Search the data for the word "none" and copy each line that has it.

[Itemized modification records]
──────────────────────────────

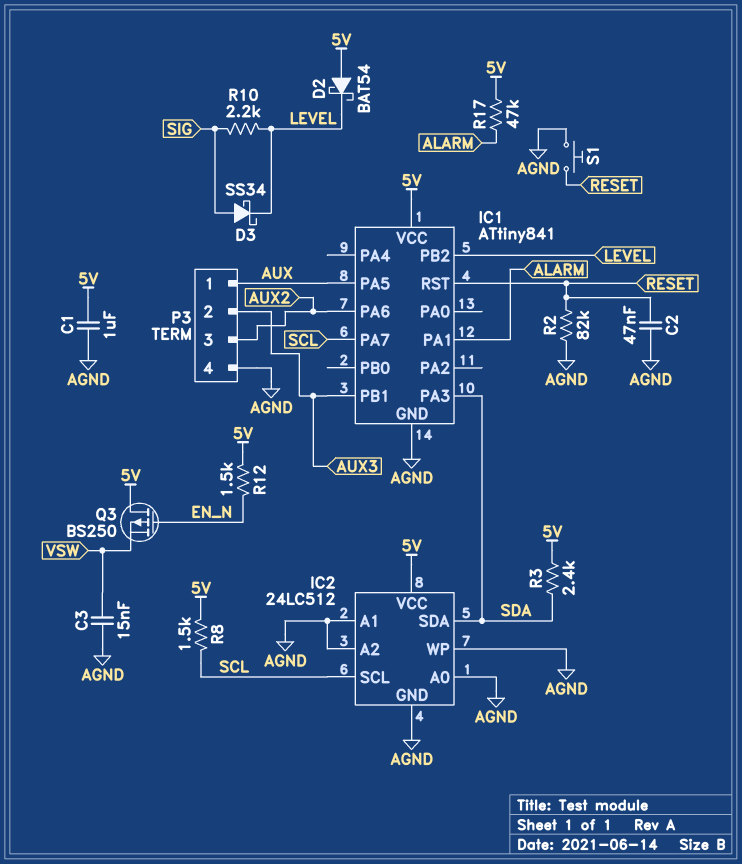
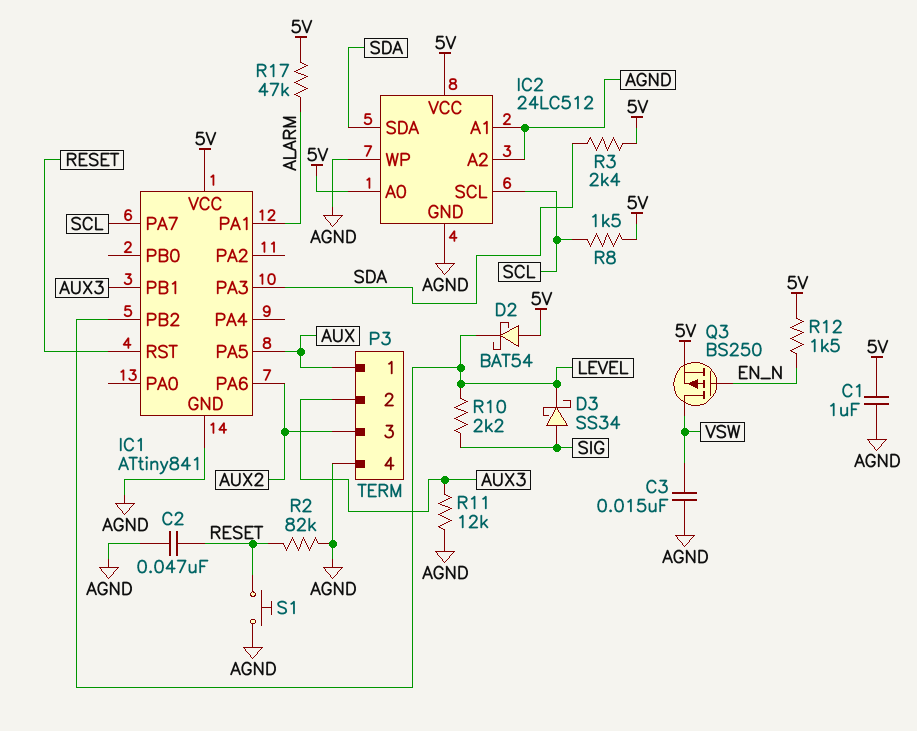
IC2 pin A0: AGND -> 5V
Q3: PMOS BS250 (G EN_N, D 5V, S VSW) -> PMOS BS250 (G EN_N, D VSW, S 5V)
R11: none -> 12k (AGND, AUX3)

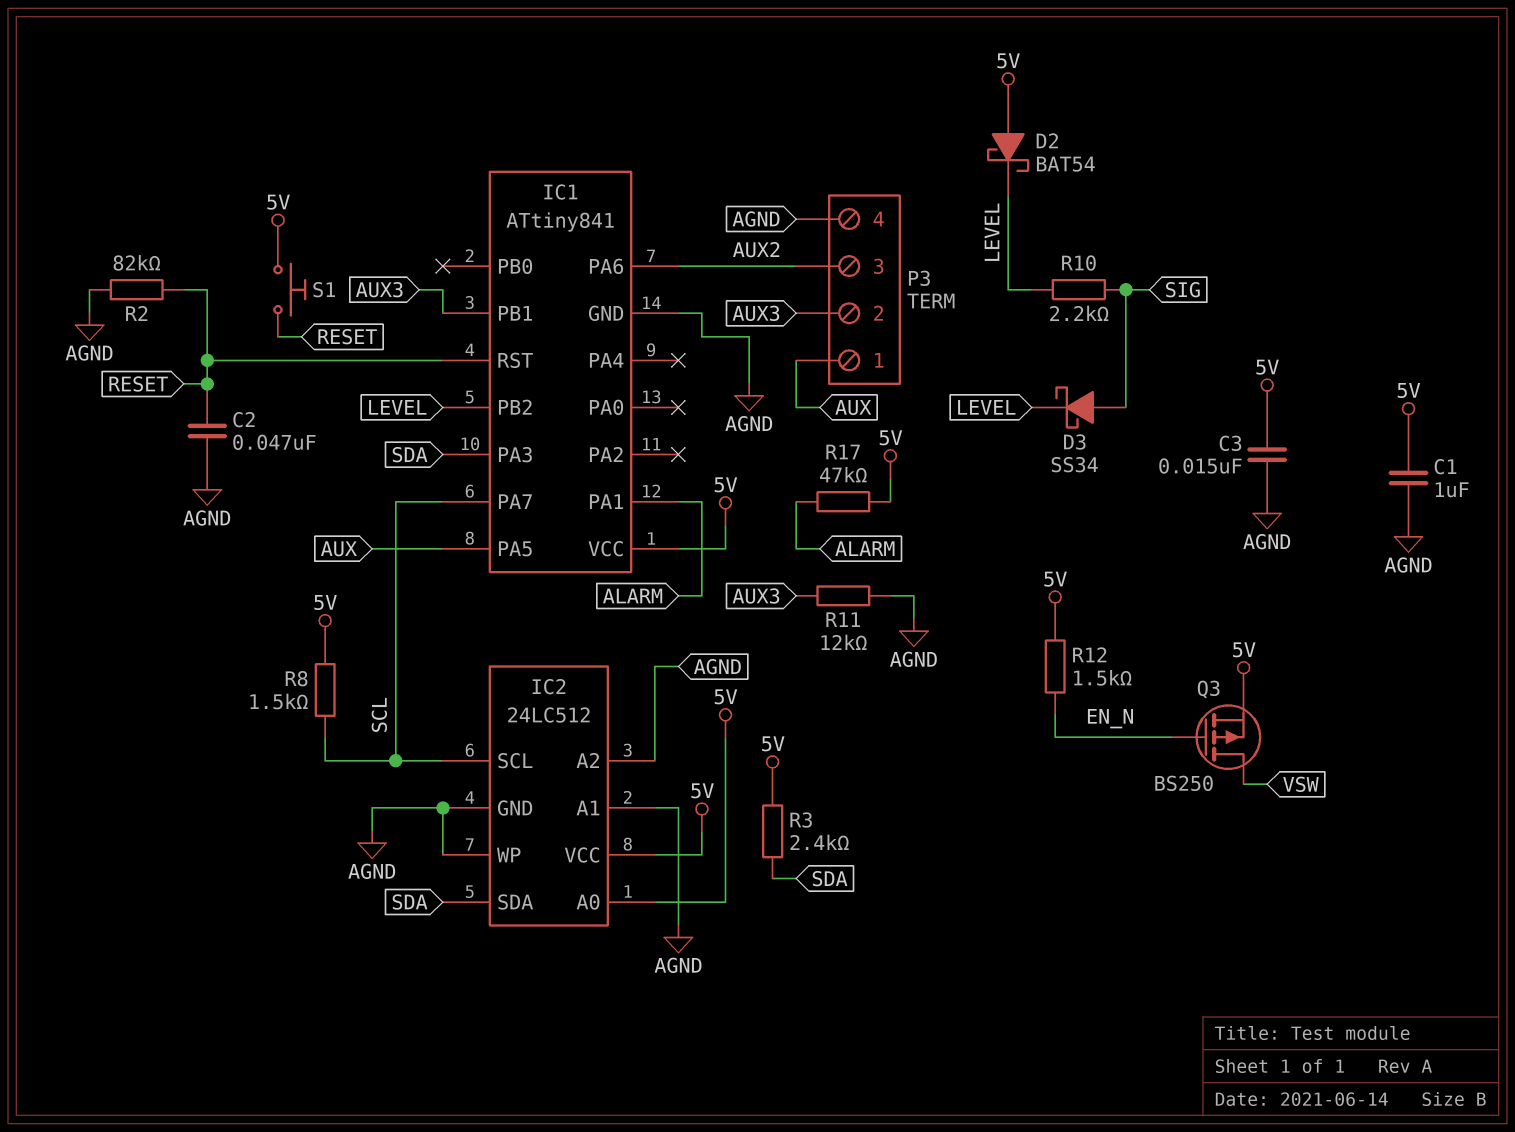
C3: 15nF (AGND, VSW) -> 15nF (5V, AGND)
S1: button (AGND, RESET) -> button (5V, RESET)

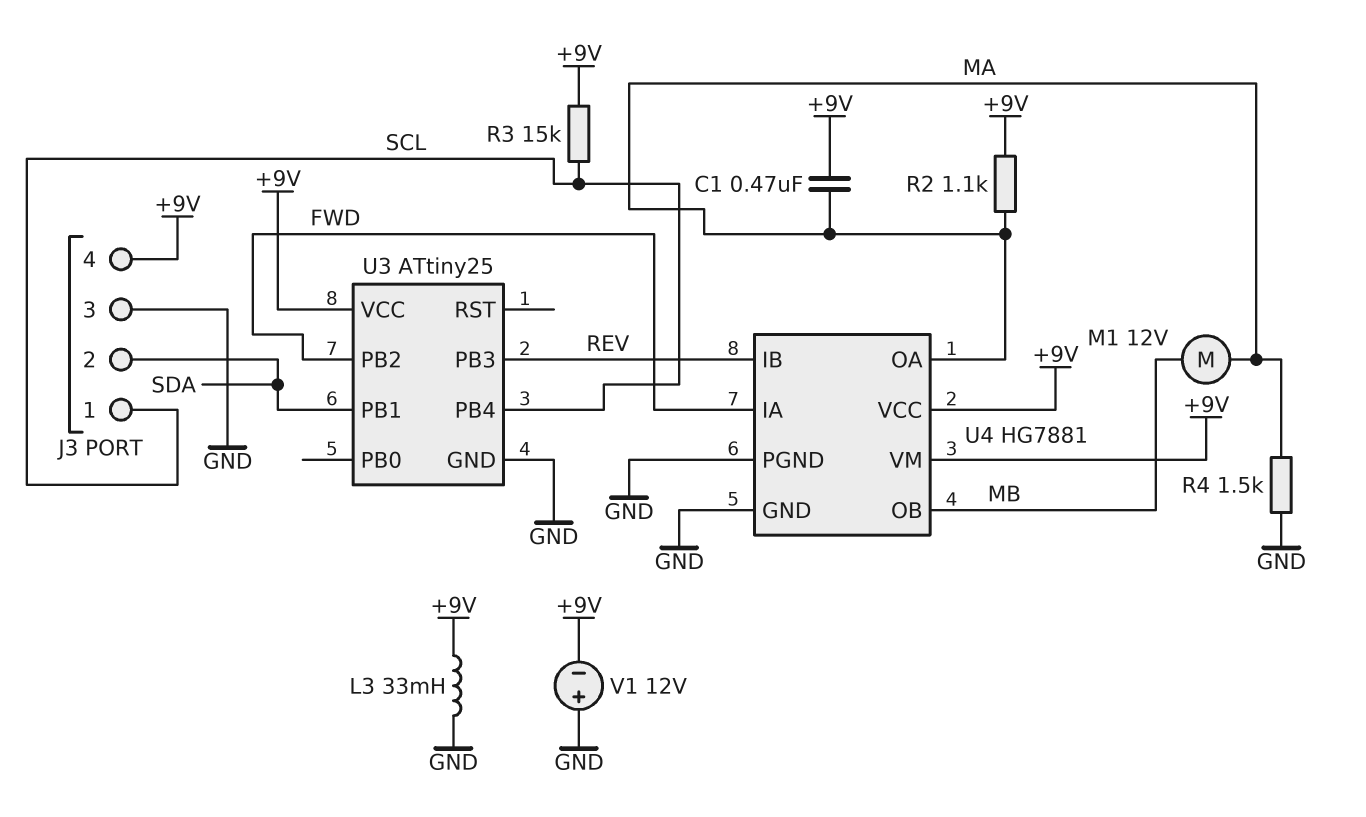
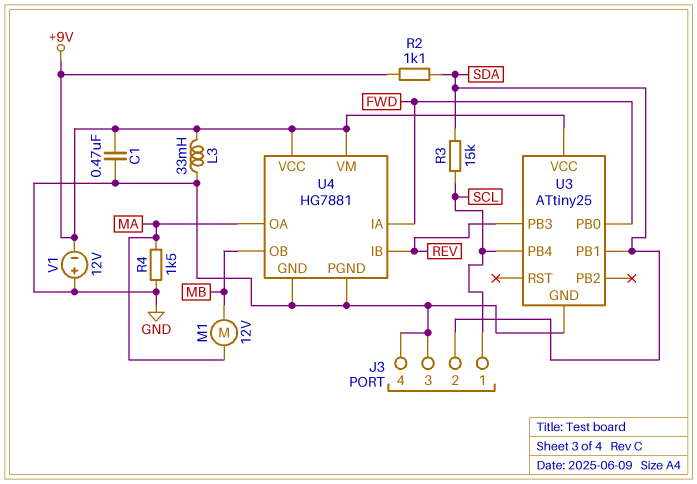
C1: 470nF (+9V, MA) -> 470nF (+9V, GND)
J3 pin 4: +9V -> GND
R2: 1.1k (+9V, MA) -> 1.1k (+9V, SDA)
R3: 15k (+9V, SCL) -> 15k (SCL, SDA)
U3 pin PB0: none -> FWD
U3 pin PB2: FWD -> none

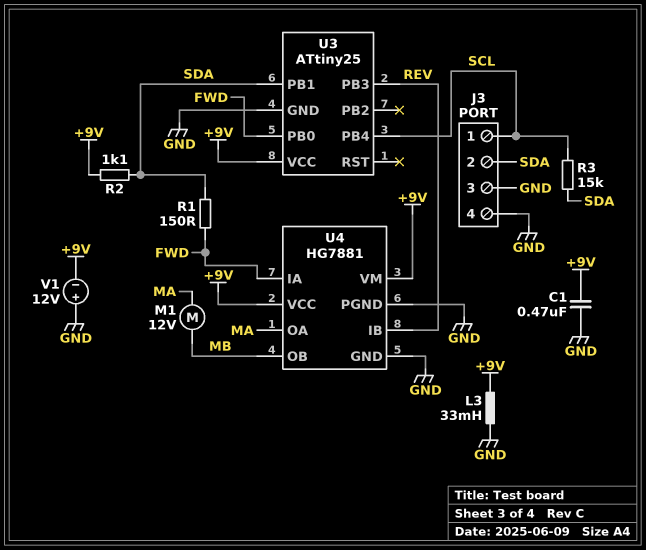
R1: none -> 150 (FWD, SDA)
R4: 1.5k (GND, MA) -> none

──────────────────────────────

__PROBLEM SOLUTION__
R11: none -> 12k (AGND, AUX3)
U3 pin PB0: none -> FWD
U3 pin PB2: FWD -> none
R1: none -> 150 (FWD, SDA)
R4: 1.5k (GND, MA) -> none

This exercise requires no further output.